Aim: Find each line in the records below that includes the string "autoBeamOff", and copy those lines out.

Items from a dataset:
[Begin]

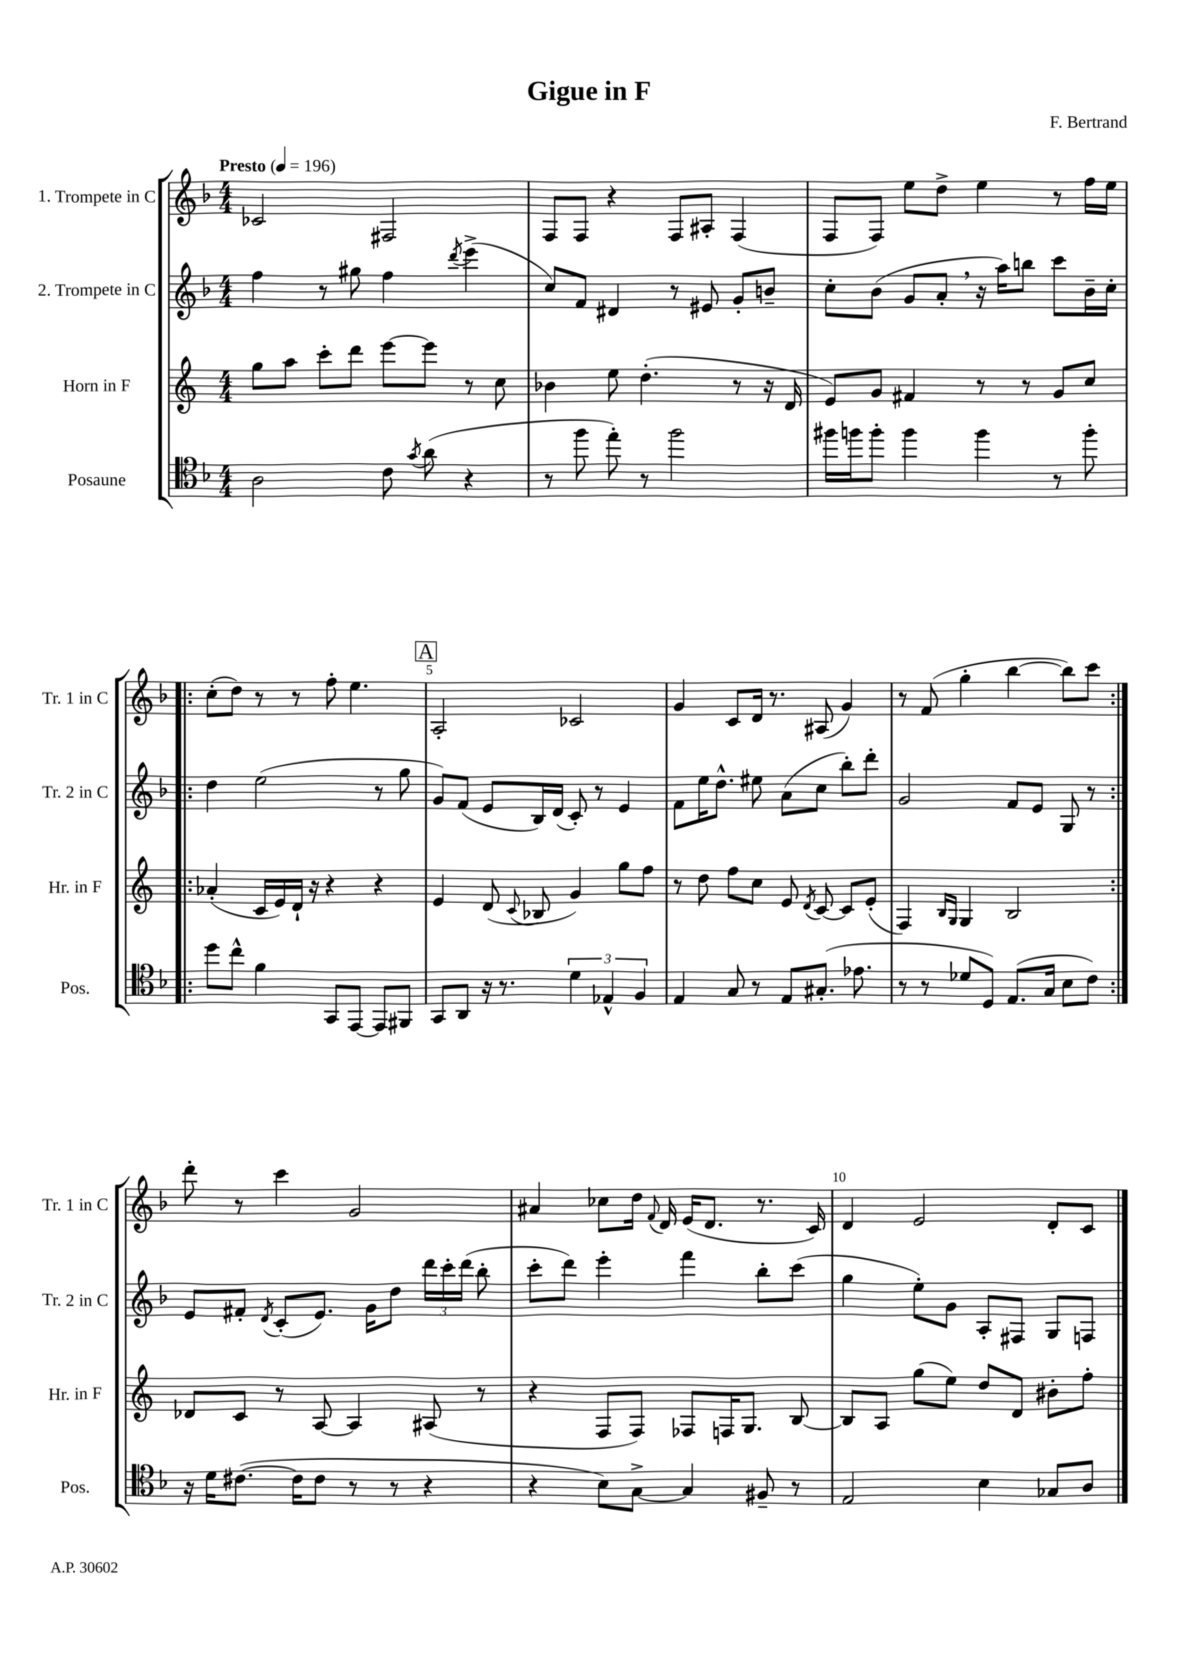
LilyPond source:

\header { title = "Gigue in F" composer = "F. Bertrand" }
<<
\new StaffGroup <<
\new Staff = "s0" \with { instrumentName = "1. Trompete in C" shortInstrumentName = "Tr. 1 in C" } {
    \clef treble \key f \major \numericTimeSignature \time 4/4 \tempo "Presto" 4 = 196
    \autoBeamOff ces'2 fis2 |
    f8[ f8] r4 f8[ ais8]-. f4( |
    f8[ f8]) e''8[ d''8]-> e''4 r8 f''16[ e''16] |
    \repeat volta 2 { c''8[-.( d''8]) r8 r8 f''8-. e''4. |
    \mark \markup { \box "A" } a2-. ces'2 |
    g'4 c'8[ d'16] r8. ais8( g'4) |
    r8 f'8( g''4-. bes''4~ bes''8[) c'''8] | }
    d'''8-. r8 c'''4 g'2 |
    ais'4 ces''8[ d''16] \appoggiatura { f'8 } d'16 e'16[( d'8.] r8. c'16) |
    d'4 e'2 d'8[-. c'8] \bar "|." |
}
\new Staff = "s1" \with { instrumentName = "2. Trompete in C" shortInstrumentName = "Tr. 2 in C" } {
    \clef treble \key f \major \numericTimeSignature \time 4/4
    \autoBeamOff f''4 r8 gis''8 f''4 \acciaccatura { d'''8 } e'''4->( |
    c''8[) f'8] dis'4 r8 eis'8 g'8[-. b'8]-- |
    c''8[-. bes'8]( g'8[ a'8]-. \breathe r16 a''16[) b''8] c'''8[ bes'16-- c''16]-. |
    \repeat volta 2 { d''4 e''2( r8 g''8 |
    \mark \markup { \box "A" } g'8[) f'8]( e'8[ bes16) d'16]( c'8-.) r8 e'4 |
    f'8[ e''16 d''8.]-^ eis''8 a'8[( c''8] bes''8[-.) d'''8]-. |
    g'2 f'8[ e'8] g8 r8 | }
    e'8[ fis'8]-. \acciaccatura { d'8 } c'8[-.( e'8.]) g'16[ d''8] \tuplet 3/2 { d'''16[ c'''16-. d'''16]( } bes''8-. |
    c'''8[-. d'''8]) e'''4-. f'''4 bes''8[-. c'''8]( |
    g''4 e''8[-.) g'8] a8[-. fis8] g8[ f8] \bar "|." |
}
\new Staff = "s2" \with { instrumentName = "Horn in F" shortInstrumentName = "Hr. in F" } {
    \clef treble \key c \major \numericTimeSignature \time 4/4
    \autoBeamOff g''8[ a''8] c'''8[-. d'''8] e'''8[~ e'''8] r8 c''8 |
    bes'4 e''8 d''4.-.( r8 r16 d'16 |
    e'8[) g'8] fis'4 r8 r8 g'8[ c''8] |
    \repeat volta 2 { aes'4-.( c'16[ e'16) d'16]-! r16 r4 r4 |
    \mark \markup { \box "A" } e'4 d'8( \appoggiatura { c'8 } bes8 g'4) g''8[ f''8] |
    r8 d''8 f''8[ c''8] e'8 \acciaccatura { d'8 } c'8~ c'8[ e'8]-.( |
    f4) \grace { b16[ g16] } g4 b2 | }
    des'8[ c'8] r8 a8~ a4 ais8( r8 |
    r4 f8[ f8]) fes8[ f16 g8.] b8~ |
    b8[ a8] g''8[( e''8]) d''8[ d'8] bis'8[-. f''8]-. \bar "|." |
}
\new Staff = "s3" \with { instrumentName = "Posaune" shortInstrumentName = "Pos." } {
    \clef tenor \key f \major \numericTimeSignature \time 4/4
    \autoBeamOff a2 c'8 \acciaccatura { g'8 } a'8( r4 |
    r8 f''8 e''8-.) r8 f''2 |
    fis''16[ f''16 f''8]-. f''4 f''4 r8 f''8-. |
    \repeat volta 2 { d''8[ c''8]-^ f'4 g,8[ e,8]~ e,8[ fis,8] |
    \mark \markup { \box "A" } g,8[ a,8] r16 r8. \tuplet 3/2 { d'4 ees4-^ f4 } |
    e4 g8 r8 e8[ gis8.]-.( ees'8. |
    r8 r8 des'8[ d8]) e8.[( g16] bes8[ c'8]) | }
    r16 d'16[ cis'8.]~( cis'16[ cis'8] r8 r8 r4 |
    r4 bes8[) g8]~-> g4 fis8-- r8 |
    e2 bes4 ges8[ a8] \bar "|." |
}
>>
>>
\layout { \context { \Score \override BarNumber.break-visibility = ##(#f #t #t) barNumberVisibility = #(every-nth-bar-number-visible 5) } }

[End]
[Begin]

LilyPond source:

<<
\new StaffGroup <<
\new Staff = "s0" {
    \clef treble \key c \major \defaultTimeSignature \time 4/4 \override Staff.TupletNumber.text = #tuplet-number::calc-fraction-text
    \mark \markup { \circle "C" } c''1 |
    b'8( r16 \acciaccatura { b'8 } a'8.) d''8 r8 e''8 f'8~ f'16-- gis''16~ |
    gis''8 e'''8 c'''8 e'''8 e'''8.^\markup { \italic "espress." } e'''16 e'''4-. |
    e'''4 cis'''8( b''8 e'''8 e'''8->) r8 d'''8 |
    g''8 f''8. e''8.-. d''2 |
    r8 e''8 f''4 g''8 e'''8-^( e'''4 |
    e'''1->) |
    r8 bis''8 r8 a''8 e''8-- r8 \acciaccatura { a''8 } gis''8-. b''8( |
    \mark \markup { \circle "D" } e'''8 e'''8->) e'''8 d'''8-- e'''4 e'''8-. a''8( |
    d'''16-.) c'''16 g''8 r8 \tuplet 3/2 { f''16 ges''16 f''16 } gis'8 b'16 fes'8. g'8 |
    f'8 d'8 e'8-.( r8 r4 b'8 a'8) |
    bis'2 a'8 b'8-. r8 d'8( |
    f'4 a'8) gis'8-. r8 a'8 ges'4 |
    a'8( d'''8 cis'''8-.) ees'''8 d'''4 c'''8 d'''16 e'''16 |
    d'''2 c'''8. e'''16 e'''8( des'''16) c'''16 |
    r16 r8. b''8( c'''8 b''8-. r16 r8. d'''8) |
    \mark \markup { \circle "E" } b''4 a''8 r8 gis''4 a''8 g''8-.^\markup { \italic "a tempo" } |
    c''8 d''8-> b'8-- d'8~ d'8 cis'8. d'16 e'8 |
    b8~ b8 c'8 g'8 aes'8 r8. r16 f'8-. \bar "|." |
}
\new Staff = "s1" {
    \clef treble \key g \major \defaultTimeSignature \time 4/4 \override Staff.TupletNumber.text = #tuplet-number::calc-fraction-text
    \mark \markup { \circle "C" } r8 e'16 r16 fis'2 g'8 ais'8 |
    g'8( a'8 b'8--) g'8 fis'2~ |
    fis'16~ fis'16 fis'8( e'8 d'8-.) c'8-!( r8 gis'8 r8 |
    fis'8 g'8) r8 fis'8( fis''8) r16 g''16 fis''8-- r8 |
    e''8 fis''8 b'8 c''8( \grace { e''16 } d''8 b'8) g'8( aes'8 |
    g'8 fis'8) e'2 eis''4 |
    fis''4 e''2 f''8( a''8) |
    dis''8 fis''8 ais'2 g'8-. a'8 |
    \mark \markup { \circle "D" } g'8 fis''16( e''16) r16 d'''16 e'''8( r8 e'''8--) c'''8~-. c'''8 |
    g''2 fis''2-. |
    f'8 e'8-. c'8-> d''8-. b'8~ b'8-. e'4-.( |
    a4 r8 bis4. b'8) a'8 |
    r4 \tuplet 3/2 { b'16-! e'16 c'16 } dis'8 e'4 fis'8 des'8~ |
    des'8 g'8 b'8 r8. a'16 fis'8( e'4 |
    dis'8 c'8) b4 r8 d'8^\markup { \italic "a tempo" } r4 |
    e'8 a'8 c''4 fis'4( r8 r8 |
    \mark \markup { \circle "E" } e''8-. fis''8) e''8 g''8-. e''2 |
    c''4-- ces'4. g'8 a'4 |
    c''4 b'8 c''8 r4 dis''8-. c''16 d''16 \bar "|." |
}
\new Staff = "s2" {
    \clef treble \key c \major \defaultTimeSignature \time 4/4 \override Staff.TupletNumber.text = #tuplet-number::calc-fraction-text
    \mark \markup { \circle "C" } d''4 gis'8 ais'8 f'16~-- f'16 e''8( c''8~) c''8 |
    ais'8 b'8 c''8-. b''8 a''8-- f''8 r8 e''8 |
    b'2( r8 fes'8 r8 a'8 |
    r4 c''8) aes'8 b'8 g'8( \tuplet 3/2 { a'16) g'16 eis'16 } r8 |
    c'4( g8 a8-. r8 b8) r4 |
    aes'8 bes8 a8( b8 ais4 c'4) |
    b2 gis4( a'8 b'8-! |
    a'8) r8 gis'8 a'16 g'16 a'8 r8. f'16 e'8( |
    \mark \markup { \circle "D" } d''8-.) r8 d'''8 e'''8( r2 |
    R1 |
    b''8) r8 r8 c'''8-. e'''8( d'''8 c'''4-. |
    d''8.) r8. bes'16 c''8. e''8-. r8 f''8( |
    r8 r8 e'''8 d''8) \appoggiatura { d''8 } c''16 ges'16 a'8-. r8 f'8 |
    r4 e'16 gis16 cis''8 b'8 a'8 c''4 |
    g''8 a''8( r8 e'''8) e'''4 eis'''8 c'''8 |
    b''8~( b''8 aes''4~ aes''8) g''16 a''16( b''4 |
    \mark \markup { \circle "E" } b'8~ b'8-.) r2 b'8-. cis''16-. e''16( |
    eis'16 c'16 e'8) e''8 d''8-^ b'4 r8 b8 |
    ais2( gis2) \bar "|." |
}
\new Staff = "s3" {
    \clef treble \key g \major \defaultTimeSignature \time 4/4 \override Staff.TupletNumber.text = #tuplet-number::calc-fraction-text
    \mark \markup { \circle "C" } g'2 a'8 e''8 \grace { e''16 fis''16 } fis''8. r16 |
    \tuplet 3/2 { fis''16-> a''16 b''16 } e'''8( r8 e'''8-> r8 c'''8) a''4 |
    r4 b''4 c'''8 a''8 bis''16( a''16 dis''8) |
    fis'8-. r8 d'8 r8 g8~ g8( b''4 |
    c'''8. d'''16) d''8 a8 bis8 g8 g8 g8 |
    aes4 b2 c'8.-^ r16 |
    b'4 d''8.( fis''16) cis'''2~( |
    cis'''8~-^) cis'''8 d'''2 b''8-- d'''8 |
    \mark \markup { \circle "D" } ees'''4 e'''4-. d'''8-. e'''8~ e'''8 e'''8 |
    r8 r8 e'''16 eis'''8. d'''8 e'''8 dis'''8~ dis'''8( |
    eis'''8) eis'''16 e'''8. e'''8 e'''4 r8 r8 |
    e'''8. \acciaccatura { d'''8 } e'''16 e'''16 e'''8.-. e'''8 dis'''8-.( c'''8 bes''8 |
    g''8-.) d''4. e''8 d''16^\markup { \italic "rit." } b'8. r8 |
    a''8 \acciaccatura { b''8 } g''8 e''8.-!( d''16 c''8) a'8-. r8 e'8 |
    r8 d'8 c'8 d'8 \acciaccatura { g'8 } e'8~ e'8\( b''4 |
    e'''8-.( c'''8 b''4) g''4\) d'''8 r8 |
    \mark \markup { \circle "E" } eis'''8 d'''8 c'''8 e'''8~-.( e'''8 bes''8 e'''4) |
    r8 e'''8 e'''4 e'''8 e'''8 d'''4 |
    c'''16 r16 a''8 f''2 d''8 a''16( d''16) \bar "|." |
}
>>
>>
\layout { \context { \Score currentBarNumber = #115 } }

[End]

Solution to this task:
    \autoBeamOff ces'2 fis2 |
    \autoBeamOff f''4 r8 gis''8 f''4 \acciaccatura { d'''8 } e'''4->( |
    \autoBeamOff g''8[ a''8] c'''8[-. d'''8] e'''8[~ e'''8] r8 c''8 |
    \autoBeamOff a2 c'8 \acciaccatura { g'8 } a'8( r4 |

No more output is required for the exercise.